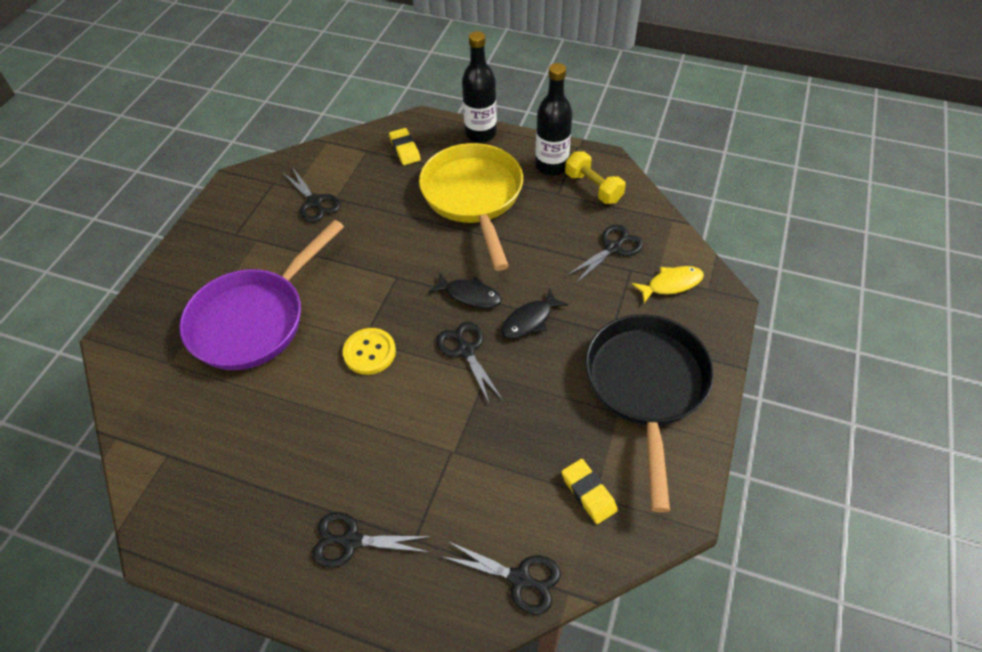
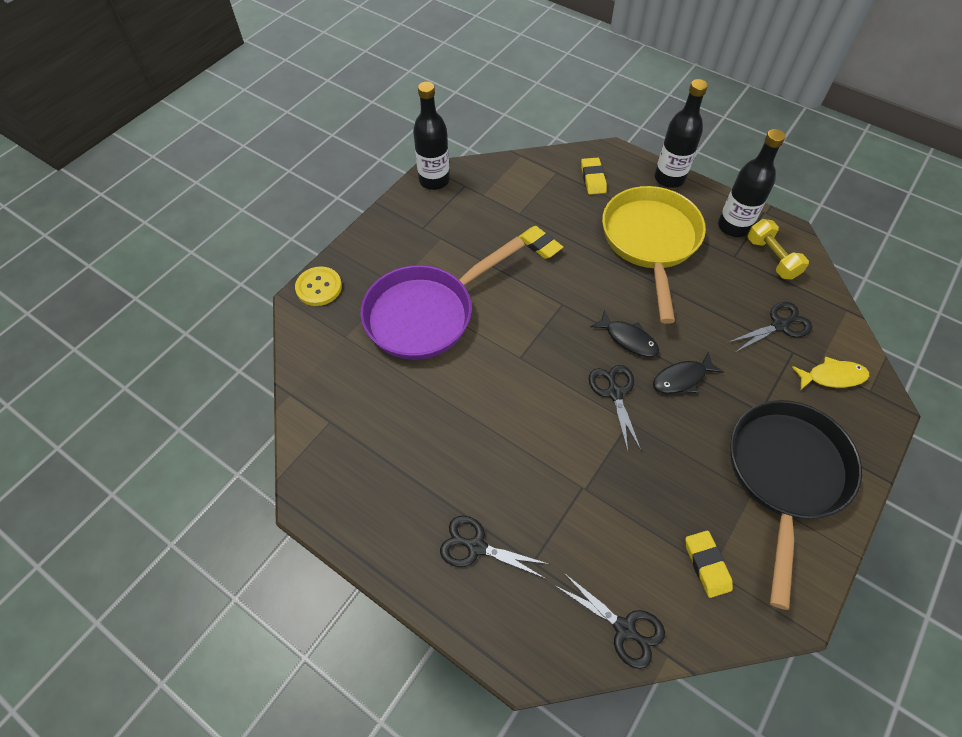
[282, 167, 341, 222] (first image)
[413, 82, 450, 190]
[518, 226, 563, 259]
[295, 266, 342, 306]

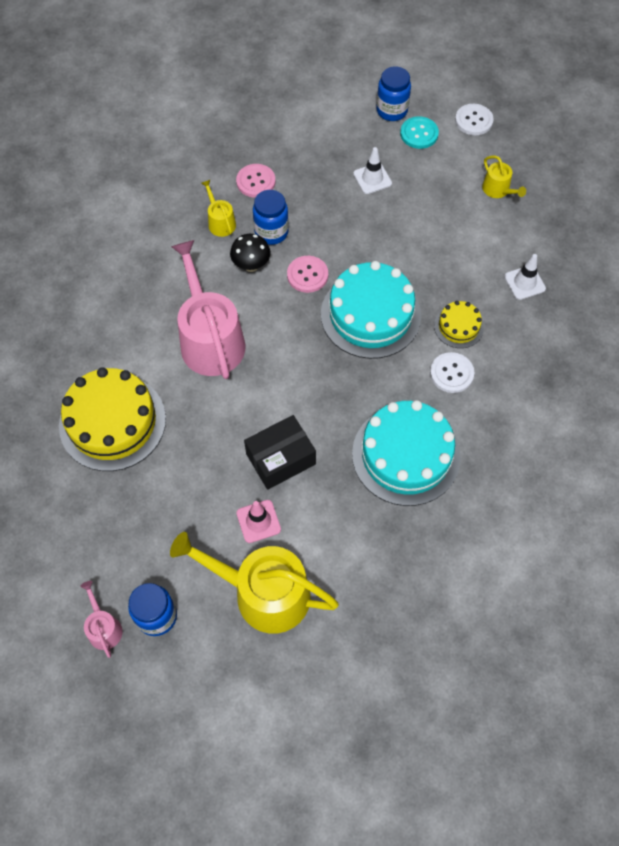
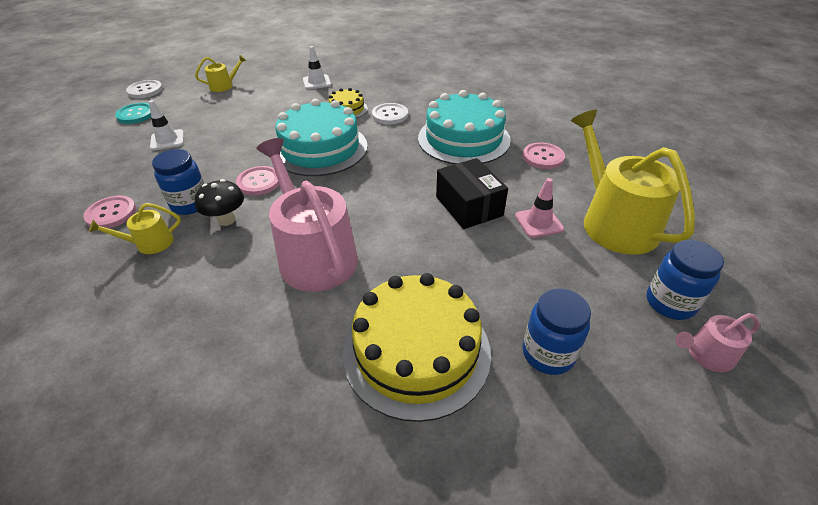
[523, 142, 565, 169]
[523, 288, 591, 375]
[571, 110, 695, 255]
[256, 138, 358, 292]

....................

What this task involves → Everything in the material above must be repeated exactly, apart from its pictures.

Response to the task →
[282, 167, 341, 222] (first image)
[413, 82, 450, 190]
[518, 226, 563, 259]
[295, 266, 342, 306]

[523, 142, 565, 169]
[523, 288, 591, 375]
[571, 110, 695, 255]
[256, 138, 358, 292]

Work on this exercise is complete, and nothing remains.